PROBLEM DETAILS: Make an exact copy of the lines from the one holding "C2: 100nF (0V, VN) -> 100nF (-15V, 0V)" through the last line of the material, and output nothing else.

MATERIAL FOR THE TASK:

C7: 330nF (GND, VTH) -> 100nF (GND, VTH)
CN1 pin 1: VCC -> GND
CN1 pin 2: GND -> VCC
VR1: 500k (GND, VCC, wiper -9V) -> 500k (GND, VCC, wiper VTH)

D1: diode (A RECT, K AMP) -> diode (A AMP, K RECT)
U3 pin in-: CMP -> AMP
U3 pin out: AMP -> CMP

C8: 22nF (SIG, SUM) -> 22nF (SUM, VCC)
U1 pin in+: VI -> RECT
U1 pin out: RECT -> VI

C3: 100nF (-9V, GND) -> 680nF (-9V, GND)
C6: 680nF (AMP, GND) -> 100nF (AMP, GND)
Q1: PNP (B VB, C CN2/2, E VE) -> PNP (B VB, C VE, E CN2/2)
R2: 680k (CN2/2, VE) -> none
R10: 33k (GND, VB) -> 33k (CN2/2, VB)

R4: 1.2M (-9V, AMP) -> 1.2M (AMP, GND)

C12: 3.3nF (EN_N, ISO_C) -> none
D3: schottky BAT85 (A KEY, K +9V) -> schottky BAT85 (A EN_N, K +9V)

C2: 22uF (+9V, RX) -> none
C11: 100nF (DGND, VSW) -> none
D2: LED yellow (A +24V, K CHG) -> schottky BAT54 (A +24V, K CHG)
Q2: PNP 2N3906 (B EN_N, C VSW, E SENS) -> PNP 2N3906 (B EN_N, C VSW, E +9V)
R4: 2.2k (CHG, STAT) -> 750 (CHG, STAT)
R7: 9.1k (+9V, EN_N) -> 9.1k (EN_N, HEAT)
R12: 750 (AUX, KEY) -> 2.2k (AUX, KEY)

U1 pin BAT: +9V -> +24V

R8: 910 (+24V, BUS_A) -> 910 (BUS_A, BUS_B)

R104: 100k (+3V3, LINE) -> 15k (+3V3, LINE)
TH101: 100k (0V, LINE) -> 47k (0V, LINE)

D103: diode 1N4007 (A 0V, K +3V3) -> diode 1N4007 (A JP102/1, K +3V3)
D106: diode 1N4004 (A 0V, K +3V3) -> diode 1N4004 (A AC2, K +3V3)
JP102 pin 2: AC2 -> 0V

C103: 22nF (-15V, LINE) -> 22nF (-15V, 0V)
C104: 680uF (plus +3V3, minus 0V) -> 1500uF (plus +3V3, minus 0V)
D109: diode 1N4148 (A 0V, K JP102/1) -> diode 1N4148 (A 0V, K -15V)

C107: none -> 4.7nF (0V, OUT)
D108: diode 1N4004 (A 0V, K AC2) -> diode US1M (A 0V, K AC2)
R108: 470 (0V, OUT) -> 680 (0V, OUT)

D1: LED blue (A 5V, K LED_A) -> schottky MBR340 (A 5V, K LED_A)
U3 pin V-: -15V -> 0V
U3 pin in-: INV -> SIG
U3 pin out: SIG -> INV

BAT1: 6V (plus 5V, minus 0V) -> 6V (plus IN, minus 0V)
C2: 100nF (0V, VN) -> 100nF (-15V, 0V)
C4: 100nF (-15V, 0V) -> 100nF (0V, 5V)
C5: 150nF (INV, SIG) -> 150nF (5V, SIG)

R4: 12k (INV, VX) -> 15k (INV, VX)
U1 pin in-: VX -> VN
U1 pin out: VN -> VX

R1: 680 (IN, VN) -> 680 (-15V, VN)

TASK RESPONSE:
C2: 100nF (0V, VN) -> 100nF (-15V, 0V)
C4: 100nF (-15V, 0V) -> 100nF (0V, 5V)
C5: 150nF (INV, SIG) -> 150nF (5V, SIG)

R4: 12k (INV, VX) -> 15k (INV, VX)
U1 pin in-: VX -> VN
U1 pin out: VN -> VX

R1: 680 (IN, VN) -> 680 (-15V, VN)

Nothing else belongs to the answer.